Your goal
Your job is to print, exactly, the lines in the data below from the line with "none -> blue brick C9 level 1" through the line with "green brick D3:F3", both included, and to omit any picture.

--- Provided records Enclosed Below ---

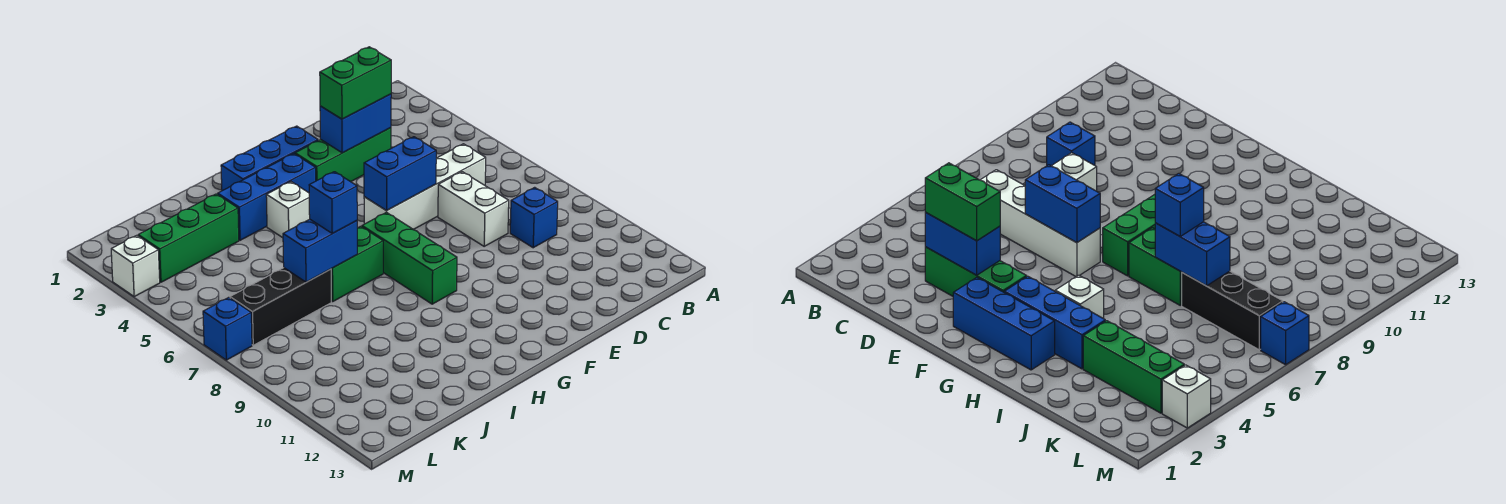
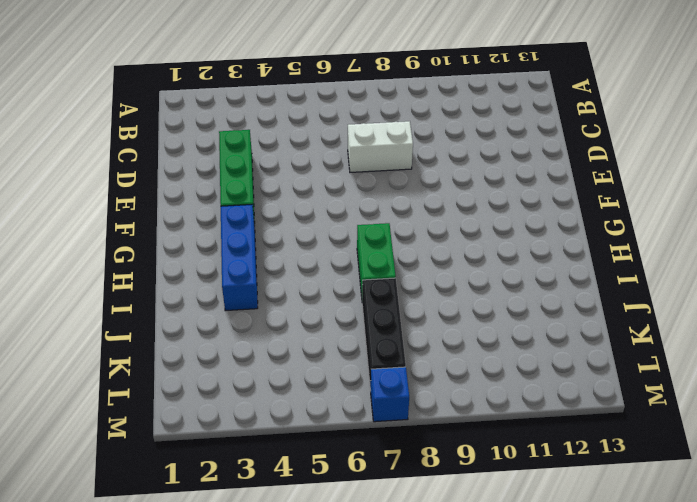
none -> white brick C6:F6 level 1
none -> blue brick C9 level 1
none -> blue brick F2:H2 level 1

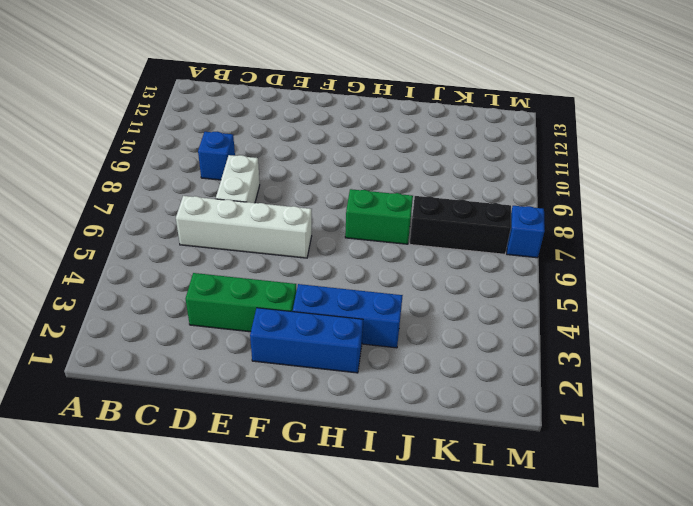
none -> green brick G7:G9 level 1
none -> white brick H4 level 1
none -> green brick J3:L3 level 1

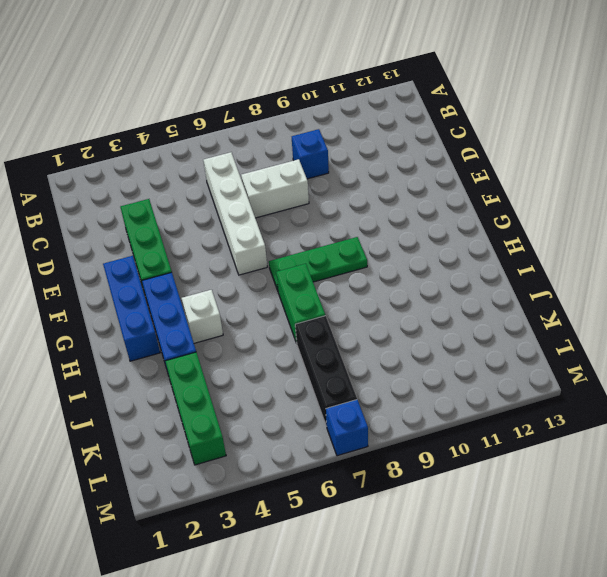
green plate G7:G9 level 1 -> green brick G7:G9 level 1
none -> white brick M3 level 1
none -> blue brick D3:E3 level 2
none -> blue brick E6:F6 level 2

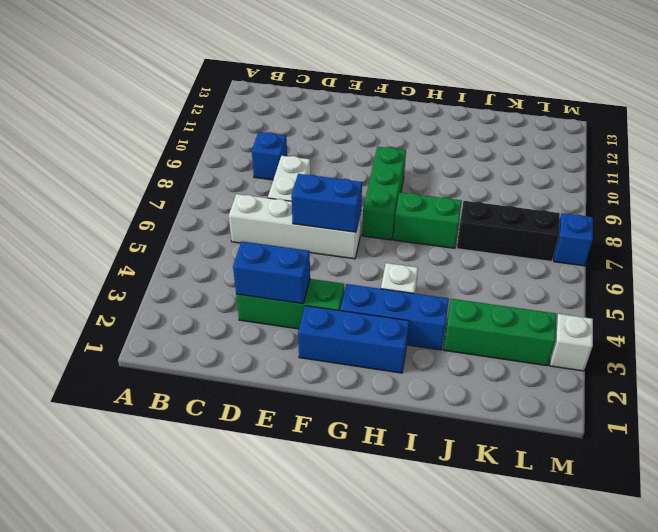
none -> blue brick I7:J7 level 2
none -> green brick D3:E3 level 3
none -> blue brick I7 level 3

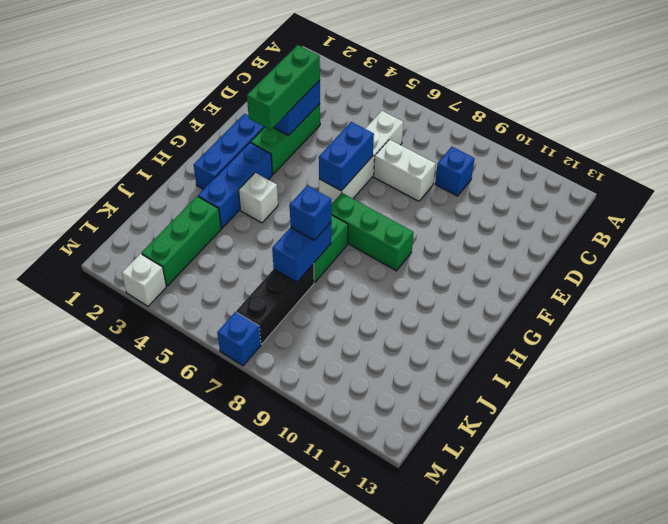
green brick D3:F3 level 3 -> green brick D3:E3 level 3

--- End of Enclosed Provided records ---
--- Provided records Enclosed Below ---

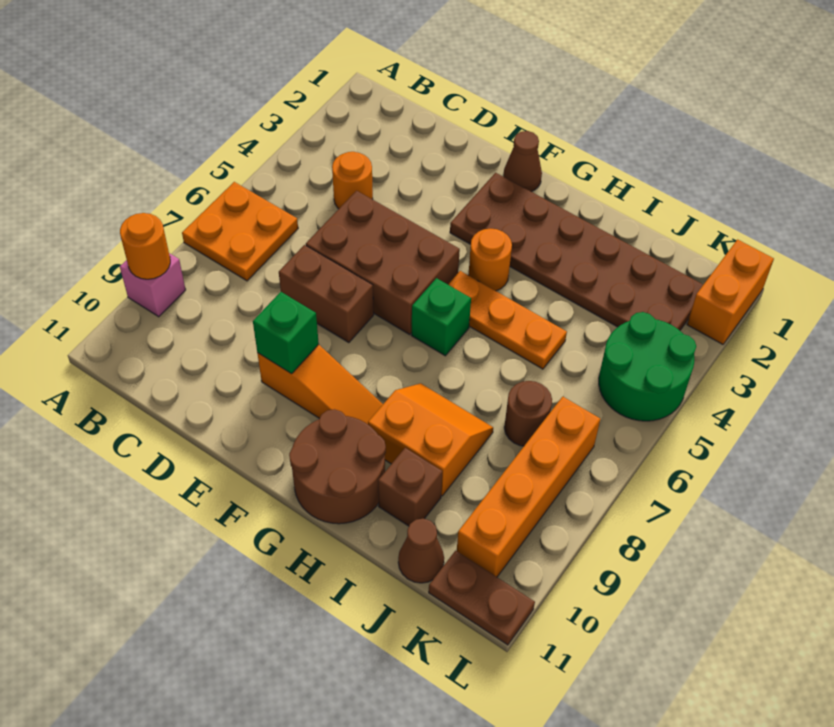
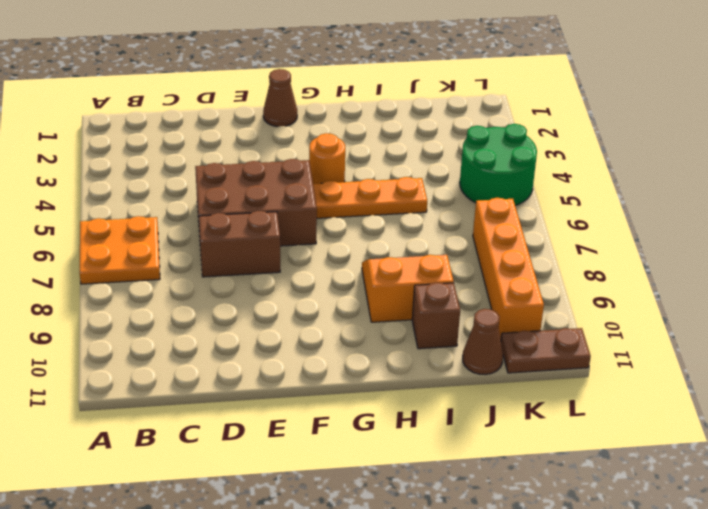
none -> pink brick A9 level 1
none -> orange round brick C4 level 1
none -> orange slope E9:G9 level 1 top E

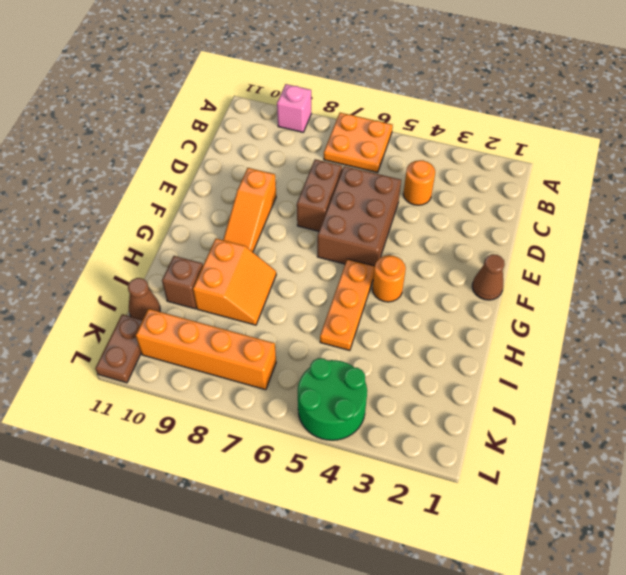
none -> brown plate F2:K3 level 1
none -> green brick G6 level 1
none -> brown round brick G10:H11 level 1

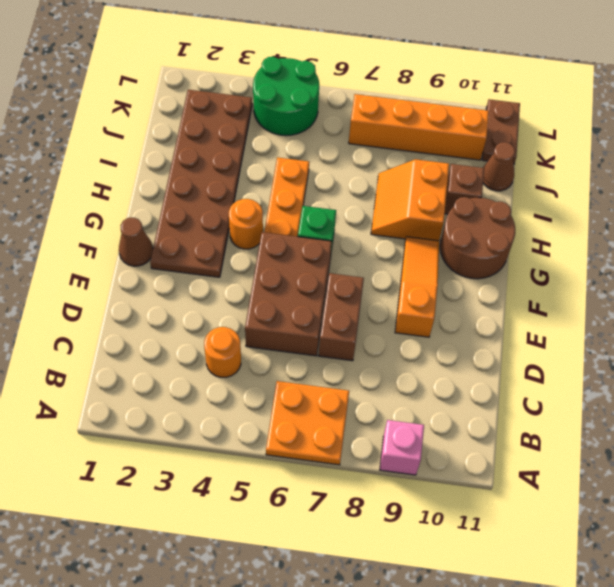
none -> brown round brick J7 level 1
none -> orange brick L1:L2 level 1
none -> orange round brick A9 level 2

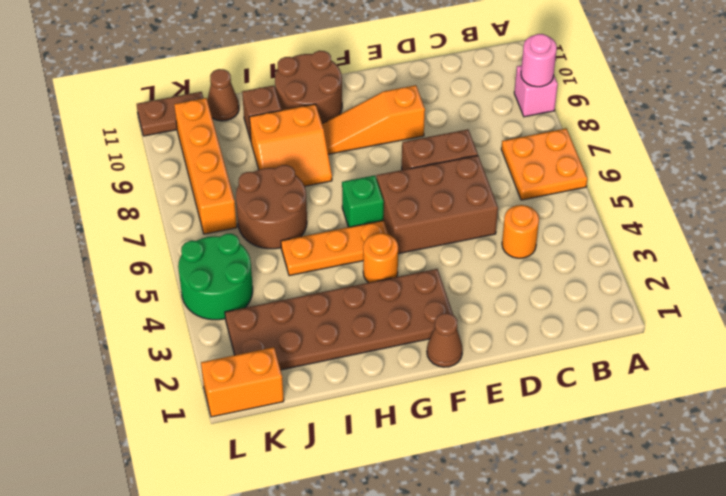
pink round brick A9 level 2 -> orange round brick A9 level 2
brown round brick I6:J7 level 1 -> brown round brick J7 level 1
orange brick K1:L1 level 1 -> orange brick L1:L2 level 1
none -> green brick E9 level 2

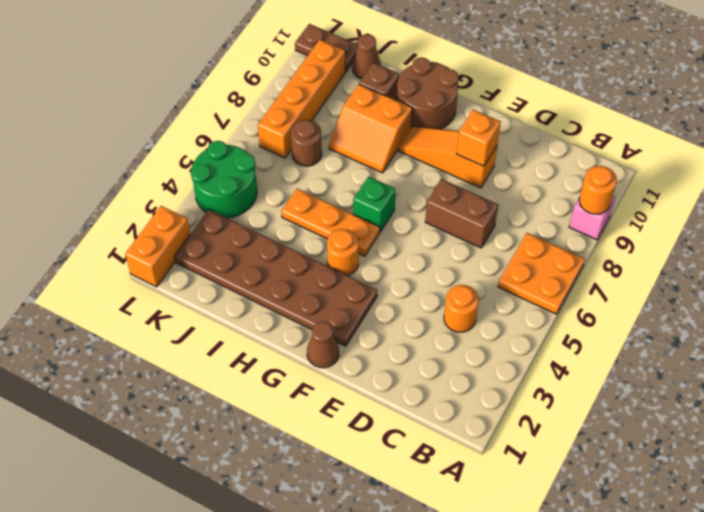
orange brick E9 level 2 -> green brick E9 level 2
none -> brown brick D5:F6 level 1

--- End of Enclosed Provided records ---

Answer for this exercise
none -> blue brick C9 level 1
none -> blue brick F2:H2 level 1

none -> green brick G7:G9 level 1
none -> white brick H4 level 1
none -> green brick J3:L3 level 1

green plate G7:G9 level 1 -> green brick G7:G9 level 1
none -> white brick M3 level 1
none -> blue brick D3:E3 level 2
none -> blue brick E6:F6 level 2

none -> blue brick I7:J7 level 2
none -> green brick D3:E3 level 3
none -> blue brick I7 level 3

green brick D3:F3 level 3 -> green brick D3:E3 level 3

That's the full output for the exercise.